#### Exercise description:
Among these records, tally each line with the word "turquoise"; the answer is that number alone.

#### Source data:
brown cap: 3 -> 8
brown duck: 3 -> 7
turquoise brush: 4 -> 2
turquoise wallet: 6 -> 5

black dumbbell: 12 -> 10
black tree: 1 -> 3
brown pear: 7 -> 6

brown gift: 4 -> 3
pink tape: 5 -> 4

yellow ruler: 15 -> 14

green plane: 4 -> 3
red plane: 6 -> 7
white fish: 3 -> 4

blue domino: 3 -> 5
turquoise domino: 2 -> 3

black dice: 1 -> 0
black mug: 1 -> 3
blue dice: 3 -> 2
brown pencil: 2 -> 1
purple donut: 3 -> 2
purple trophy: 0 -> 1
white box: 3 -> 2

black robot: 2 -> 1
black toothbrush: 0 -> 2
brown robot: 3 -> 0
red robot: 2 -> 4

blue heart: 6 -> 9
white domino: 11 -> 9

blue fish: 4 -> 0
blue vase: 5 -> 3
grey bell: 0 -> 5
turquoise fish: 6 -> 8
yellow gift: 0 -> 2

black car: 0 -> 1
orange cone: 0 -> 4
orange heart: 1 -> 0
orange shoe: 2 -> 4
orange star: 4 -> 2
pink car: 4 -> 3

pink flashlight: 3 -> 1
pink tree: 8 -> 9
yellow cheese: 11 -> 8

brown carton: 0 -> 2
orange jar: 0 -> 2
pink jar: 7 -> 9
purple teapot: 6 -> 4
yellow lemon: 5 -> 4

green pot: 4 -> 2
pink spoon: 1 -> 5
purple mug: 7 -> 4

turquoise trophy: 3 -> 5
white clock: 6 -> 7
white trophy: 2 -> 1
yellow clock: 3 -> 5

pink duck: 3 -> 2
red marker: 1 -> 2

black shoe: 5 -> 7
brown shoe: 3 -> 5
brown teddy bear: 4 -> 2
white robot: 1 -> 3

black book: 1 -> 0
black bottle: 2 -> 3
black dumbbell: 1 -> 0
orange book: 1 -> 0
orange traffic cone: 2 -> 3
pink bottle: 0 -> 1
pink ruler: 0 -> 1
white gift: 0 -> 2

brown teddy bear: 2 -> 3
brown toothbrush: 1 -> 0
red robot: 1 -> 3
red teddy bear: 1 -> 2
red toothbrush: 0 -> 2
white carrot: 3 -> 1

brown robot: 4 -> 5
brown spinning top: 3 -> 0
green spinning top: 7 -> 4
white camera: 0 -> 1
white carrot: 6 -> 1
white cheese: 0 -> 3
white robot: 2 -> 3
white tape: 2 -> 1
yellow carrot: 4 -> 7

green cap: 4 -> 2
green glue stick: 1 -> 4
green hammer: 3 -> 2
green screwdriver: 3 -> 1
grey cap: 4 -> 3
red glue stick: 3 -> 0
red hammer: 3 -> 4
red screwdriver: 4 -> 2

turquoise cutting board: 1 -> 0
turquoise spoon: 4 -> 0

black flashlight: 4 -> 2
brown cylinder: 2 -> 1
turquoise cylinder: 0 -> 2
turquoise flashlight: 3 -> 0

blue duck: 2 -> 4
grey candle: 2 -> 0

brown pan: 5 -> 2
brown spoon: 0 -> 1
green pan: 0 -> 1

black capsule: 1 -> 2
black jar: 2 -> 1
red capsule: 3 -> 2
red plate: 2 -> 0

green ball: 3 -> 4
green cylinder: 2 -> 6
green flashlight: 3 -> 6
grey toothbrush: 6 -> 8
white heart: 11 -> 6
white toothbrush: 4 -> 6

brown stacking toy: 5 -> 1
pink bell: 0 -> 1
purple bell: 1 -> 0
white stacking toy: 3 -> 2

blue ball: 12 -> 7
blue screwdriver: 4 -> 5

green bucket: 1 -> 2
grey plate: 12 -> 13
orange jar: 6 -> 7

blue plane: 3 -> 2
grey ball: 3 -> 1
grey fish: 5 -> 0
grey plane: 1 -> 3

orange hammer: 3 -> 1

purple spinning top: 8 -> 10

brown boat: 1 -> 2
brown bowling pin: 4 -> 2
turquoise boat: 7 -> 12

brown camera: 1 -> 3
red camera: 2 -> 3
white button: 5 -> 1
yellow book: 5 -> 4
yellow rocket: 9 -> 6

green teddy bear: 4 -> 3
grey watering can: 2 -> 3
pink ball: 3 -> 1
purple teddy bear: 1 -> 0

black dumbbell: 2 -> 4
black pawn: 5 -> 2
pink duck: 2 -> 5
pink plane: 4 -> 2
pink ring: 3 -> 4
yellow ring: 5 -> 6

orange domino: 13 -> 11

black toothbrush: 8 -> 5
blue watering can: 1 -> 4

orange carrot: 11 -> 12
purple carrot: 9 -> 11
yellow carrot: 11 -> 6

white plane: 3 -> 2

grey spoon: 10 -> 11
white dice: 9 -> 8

#### Solved problem:
10